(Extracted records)
»»

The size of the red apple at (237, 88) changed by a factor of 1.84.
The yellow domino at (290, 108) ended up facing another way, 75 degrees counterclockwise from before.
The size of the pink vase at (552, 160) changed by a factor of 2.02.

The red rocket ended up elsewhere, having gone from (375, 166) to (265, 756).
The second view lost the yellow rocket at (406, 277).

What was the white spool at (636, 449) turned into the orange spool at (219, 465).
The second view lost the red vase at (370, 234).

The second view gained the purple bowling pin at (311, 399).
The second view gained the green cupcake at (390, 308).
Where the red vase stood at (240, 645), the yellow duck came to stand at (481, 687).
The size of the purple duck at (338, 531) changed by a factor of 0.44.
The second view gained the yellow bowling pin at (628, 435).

««

Every entry above should be retyped exactly as it appears.

The size of the red apple at (237, 88) changed by a factor of 1.84.
The yellow domino at (290, 108) ended up facing another way, 75 degrees counterclockwise from before.
The size of the pink vase at (552, 160) changed by a factor of 2.02.

The red rocket ended up elsewhere, having gone from (375, 166) to (265, 756).
The second view lost the yellow rocket at (406, 277).

What was the white spool at (636, 449) turned into the orange spool at (219, 465).
The second view lost the red vase at (370, 234).

The second view gained the purple bowling pin at (311, 399).
The second view gained the green cupcake at (390, 308).
Where the red vase stood at (240, 645), the yellow duck came to stand at (481, 687).
The size of the purple duck at (338, 531) changed by a factor of 0.44.
The second view gained the yellow bowling pin at (628, 435).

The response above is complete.